***** RECORD EXCERPTS

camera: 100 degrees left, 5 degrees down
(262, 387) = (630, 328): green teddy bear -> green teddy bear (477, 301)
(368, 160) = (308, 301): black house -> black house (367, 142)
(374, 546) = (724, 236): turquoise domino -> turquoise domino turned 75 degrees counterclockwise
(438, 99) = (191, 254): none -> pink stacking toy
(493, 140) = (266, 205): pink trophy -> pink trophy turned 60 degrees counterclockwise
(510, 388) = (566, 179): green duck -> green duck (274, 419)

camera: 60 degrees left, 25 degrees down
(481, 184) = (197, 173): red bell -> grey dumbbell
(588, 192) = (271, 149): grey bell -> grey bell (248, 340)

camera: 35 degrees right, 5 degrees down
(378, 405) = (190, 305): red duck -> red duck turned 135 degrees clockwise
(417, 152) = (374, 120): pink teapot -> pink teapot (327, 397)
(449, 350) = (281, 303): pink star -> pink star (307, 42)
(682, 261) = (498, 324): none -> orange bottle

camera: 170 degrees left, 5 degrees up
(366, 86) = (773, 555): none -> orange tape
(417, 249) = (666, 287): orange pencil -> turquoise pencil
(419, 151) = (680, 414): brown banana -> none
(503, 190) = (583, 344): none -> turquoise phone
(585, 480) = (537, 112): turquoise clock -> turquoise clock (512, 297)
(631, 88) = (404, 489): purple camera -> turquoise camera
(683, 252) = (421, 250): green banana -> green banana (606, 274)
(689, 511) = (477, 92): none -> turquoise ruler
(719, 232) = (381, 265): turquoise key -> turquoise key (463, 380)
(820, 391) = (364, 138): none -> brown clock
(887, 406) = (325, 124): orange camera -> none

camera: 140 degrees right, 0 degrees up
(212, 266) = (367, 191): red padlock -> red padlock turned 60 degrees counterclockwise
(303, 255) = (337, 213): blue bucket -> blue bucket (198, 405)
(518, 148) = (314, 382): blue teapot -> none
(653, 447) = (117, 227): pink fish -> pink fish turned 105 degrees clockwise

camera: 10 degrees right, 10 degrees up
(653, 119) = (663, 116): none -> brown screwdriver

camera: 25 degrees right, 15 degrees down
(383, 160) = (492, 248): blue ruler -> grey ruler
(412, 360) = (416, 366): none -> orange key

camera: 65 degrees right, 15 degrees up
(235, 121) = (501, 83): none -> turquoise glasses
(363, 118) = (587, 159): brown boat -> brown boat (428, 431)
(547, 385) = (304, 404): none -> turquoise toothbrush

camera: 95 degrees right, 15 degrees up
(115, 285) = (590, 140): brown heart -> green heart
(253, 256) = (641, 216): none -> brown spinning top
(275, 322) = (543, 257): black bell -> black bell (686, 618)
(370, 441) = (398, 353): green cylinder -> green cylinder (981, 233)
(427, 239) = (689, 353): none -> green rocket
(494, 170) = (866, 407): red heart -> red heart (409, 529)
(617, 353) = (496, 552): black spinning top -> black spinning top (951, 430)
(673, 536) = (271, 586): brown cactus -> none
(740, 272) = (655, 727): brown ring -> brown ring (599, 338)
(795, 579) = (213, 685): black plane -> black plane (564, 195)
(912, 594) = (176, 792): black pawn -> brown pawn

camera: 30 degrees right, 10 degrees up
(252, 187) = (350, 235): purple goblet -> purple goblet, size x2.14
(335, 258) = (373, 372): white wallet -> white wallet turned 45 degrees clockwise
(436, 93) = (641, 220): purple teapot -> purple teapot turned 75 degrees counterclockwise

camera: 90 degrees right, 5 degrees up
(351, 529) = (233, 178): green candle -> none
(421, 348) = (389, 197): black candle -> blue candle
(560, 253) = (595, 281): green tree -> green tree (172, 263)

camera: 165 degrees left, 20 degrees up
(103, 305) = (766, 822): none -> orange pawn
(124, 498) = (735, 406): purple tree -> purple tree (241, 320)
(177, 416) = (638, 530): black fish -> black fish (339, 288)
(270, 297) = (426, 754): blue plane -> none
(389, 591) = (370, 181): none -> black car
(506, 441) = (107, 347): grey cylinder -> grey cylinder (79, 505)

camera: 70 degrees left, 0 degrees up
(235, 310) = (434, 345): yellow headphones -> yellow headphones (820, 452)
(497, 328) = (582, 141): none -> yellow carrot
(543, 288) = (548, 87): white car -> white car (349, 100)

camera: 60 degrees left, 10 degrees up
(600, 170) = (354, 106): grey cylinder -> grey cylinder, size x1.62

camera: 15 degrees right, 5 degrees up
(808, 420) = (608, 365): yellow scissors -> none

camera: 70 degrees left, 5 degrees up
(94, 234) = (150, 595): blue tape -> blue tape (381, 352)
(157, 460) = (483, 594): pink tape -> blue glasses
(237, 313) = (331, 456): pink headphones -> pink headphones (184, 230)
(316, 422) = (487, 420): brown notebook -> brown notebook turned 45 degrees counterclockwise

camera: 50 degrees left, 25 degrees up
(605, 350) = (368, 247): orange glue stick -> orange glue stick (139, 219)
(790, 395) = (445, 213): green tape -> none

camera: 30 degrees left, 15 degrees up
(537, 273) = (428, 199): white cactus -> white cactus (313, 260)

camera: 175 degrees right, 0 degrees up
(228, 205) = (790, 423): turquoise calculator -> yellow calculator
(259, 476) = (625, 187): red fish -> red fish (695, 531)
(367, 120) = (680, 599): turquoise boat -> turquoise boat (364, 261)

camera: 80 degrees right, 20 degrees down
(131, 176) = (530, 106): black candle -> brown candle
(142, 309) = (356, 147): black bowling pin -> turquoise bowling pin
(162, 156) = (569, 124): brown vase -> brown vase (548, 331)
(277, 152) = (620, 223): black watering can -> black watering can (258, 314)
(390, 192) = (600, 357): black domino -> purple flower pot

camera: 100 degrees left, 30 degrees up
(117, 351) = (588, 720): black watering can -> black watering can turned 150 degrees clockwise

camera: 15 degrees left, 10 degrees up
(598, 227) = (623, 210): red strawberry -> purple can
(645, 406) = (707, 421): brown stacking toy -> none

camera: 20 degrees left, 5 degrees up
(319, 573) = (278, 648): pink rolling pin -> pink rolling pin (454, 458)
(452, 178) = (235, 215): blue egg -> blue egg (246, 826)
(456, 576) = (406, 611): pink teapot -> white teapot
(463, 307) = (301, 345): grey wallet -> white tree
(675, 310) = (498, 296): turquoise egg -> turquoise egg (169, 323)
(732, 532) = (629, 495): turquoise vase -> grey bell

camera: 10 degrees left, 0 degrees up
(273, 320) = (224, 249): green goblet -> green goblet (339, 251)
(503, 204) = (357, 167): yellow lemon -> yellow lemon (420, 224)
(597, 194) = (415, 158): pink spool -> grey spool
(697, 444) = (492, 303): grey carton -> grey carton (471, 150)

**********

WHAT IS NEEDED: Go through the entries and copy every line that has "turned".

FINISHED EXERCISE:
(374, 546) = (724, 236): turquoise domino -> turquoise domino turned 75 degrees counterclockwise
(493, 140) = (266, 205): pink trophy -> pink trophy turned 60 degrees counterclockwise
(378, 405) = (190, 305): red duck -> red duck turned 135 degrees clockwise
(212, 266) = (367, 191): red padlock -> red padlock turned 60 degrees counterclockwise
(653, 447) = (117, 227): pink fish -> pink fish turned 105 degrees clockwise
(335, 258) = (373, 372): white wallet -> white wallet turned 45 degrees clockwise
(436, 93) = (641, 220): purple teapot -> purple teapot turned 75 degrees counterclockwise
(316, 422) = (487, 420): brown notebook -> brown notebook turned 45 degrees counterclockwise
(117, 351) = (588, 720): black watering can -> black watering can turned 150 degrees clockwise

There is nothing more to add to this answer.